§ **Directions**: Look through the listing and locate every line containing the word "pink"; copy those lines.

§ **Listed records**:
⁂

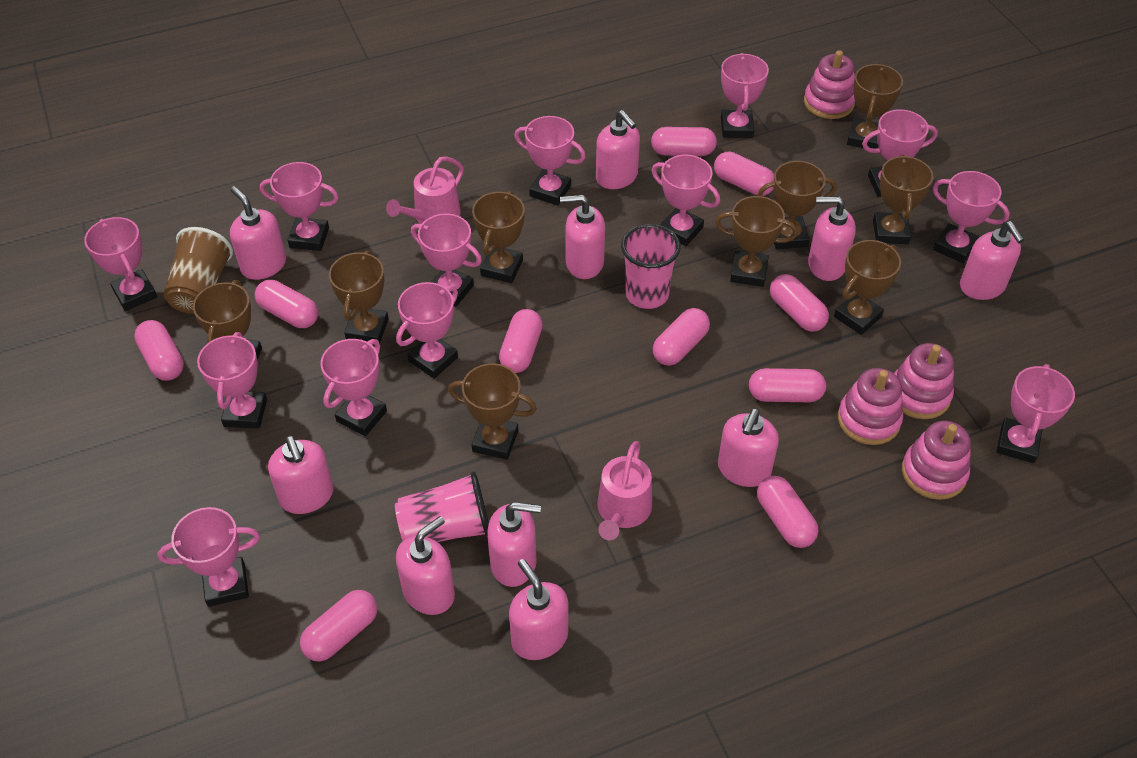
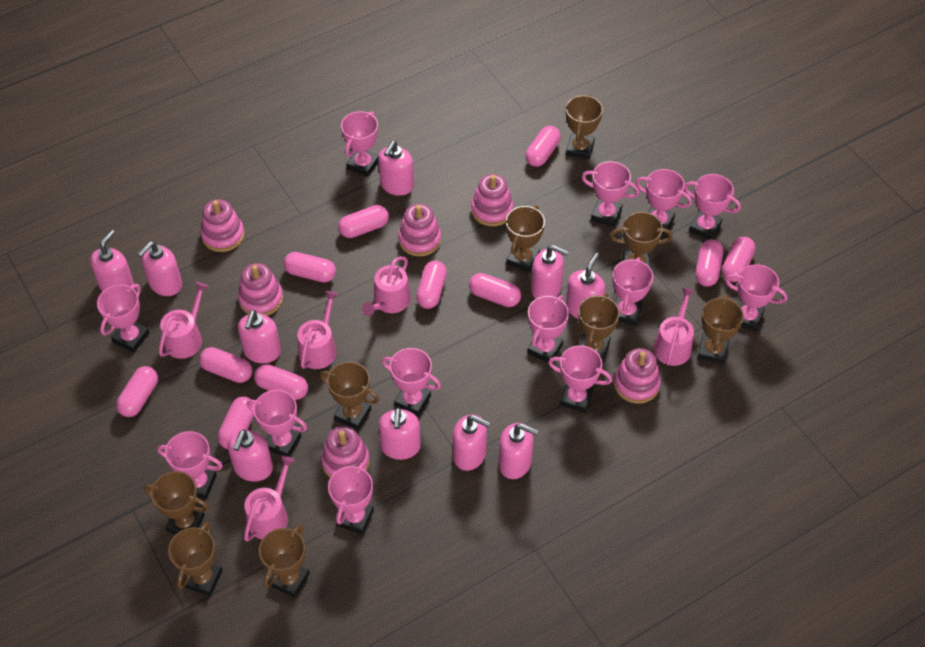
brown cup: 1 -> 0
pink capsule: 10 -> 11
pink cup: 2 -> 0
pink stacking toy: 4 -> 6
pink watering can: 2 -> 5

⁂

§ **Solution to the exercise**:
pink capsule: 10 -> 11
pink cup: 2 -> 0
pink stacking toy: 4 -> 6
pink watering can: 2 -> 5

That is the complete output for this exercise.